- _What to do_
Take every line from the listing below that contains "shifted".

*** Information provided Section Begins ***

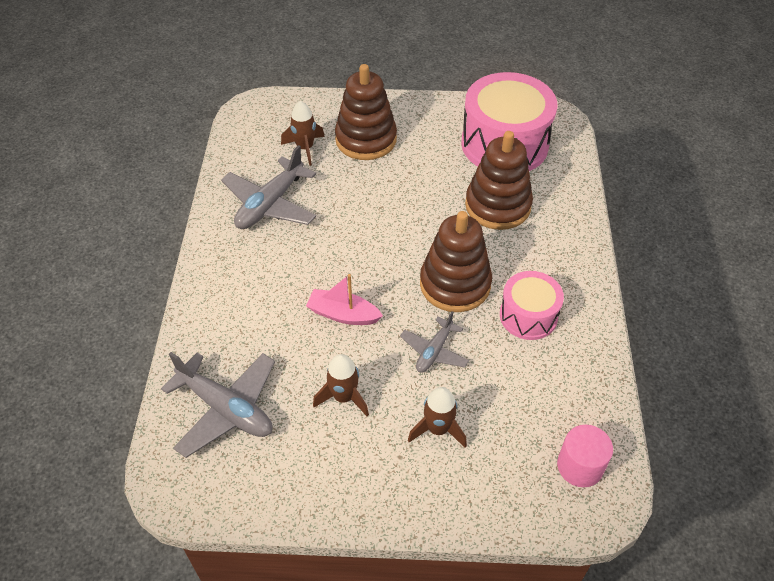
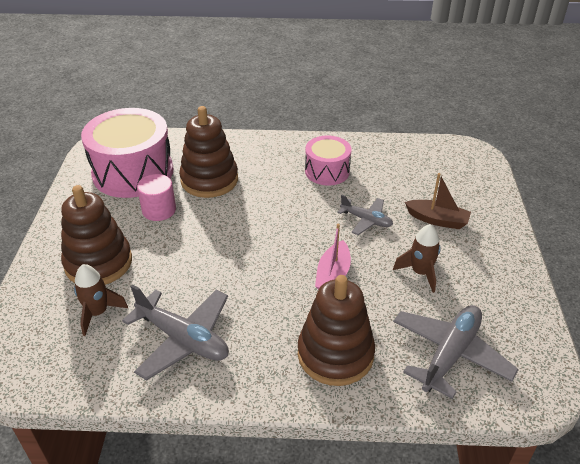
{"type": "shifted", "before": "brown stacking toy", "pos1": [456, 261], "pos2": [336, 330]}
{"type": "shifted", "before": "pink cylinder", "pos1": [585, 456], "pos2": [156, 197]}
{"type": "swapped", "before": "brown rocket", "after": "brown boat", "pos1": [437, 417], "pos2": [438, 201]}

*** Information provided Section Ends ***

- _Response area_
{"type": "shifted", "before": "brown stacking toy", "pos1": [456, 261], "pos2": [336, 330]}
{"type": "shifted", "before": "pink cylinder", "pos1": [585, 456], "pos2": [156, 197]}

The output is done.